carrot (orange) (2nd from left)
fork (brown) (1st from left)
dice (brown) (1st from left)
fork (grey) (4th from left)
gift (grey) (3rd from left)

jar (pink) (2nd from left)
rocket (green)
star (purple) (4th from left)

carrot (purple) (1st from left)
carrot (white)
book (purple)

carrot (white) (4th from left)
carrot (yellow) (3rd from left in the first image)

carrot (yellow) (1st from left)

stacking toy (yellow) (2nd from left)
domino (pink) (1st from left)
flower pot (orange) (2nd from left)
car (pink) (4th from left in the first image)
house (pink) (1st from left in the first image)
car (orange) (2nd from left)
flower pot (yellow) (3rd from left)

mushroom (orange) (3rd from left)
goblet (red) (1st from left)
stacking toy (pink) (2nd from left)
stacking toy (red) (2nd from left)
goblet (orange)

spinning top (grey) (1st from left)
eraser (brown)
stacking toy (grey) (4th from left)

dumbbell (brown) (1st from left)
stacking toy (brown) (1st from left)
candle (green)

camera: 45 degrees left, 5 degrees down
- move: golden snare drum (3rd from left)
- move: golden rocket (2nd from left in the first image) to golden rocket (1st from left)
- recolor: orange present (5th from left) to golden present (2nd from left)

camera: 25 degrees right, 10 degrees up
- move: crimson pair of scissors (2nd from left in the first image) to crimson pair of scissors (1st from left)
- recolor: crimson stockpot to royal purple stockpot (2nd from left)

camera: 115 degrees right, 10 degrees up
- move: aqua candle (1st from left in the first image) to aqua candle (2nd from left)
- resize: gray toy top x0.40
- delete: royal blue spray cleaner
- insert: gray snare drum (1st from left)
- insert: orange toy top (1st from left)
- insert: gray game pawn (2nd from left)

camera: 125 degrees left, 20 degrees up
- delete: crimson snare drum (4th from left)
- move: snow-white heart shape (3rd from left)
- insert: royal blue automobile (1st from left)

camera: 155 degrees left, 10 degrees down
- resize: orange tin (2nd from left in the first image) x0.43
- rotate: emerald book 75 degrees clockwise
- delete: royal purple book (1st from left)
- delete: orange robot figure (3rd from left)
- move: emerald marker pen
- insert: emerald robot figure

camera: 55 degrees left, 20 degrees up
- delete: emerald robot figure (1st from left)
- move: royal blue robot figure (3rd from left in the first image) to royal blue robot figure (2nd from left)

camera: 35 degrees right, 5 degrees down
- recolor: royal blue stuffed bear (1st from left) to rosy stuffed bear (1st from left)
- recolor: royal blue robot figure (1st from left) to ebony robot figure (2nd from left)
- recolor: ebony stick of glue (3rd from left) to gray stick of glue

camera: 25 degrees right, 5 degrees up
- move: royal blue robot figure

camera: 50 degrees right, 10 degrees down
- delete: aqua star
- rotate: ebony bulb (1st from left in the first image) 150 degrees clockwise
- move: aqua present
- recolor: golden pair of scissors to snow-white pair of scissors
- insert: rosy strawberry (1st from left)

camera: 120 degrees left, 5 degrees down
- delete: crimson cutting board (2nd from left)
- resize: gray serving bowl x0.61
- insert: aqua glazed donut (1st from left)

*Try it*.
Every line above in which the word "fork" occurs is to be copied.

*Exercise output*.
fork (brown) (1st from left)
fork (grey) (4th from left)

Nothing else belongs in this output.